PROBLEM TO SOLVE: A set of records appears below. Print them all, word for word.

RECORDS:
****************************************

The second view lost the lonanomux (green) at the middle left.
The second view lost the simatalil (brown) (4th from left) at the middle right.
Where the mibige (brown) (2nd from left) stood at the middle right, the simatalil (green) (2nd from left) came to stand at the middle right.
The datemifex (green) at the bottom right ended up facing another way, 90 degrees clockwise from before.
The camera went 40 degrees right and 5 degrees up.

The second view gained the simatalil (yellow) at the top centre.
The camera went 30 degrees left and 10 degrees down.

****************************************

WORKED SOLUTION:
The second view lost the lonanomux (green) at the middle left.
The second view lost the simatalil (brown) (4th from left) at the middle right.
Where the mibige (brown) (2nd from left) stood at the middle right, the simatalil (green) (2nd from left) came to stand at the middle right.
The datemifex (green) at the bottom right ended up facing another way, 90 degrees clockwise from before.
The camera went 40 degrees right and 5 degrees up.

The second view gained the simatalil (yellow) at the top centre.
The camera went 30 degrees left and 10 degrees down.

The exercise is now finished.